_Work instructions_: Return all lines of the data in which the string "down" occurs.

_Input material_:
╭──

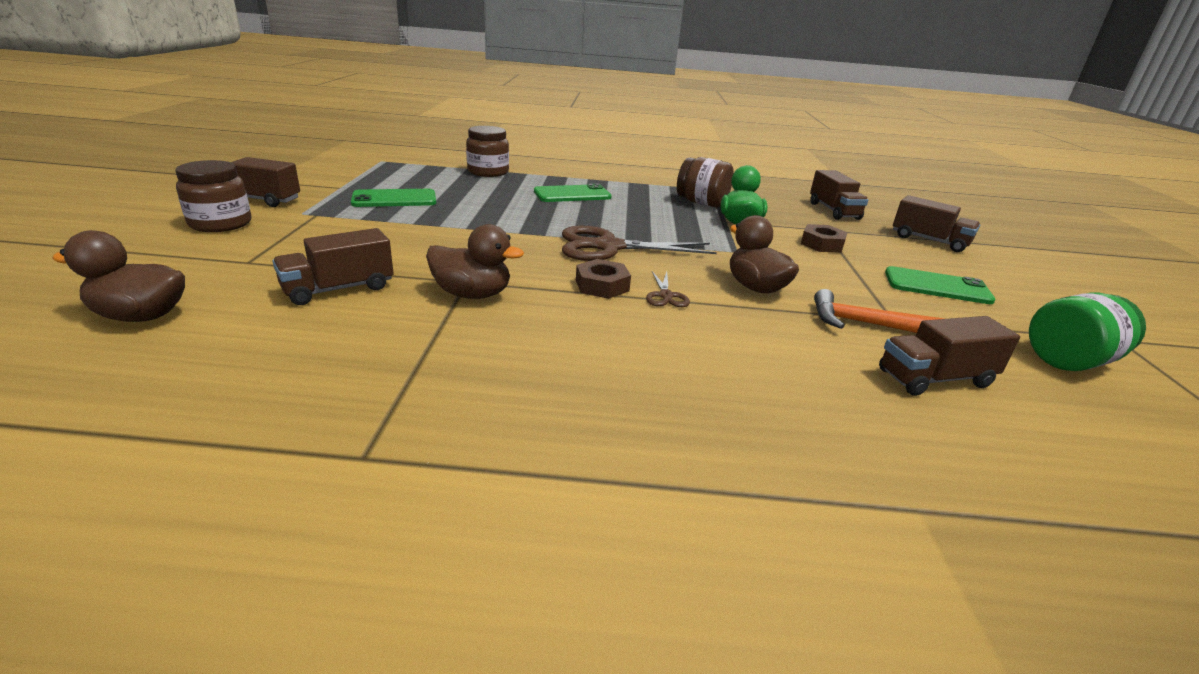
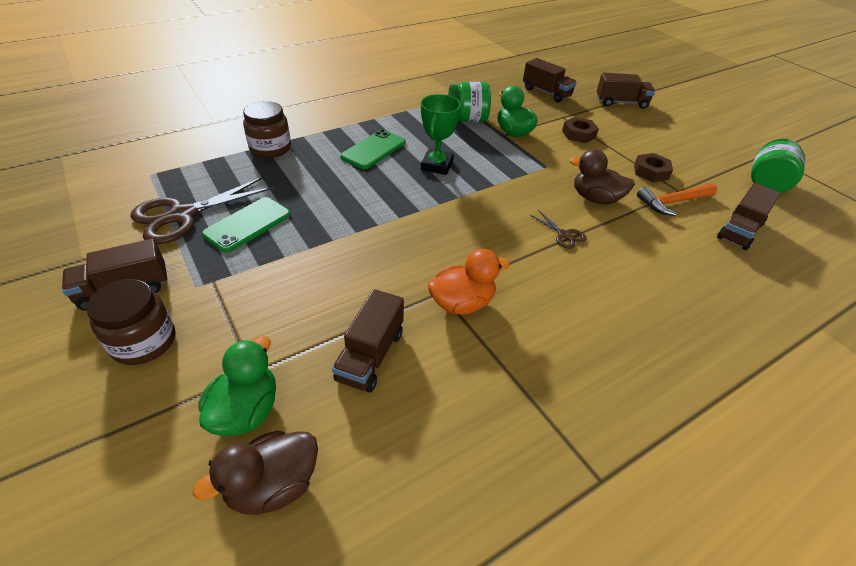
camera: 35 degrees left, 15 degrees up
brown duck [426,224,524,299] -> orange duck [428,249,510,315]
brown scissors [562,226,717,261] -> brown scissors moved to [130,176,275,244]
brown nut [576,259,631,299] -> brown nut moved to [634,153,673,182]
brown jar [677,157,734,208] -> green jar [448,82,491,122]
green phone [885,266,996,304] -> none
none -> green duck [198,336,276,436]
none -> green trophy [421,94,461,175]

╰──
╭──

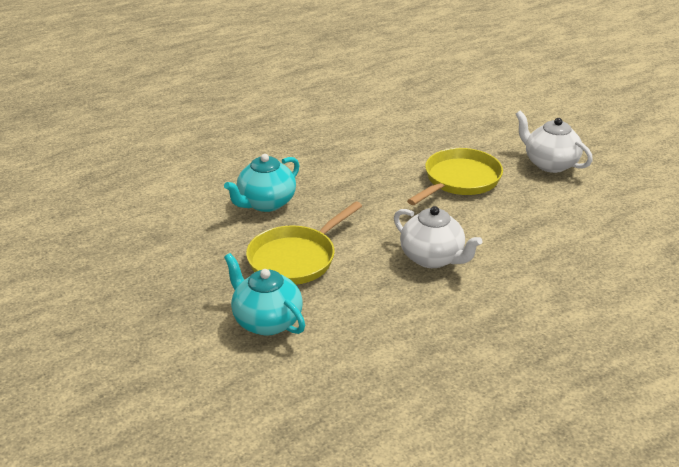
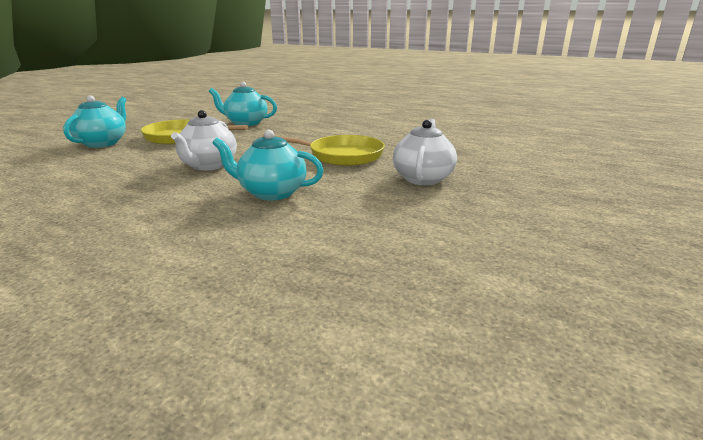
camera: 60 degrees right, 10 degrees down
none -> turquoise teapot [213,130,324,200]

╰──
╭──

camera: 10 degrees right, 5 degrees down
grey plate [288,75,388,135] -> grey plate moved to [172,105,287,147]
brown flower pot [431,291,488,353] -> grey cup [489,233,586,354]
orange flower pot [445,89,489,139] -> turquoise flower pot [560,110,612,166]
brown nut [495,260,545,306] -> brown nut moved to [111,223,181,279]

╰──

_Result_:
camera: 60 degrees right, 10 degrees down
camera: 10 degrees right, 5 degrees down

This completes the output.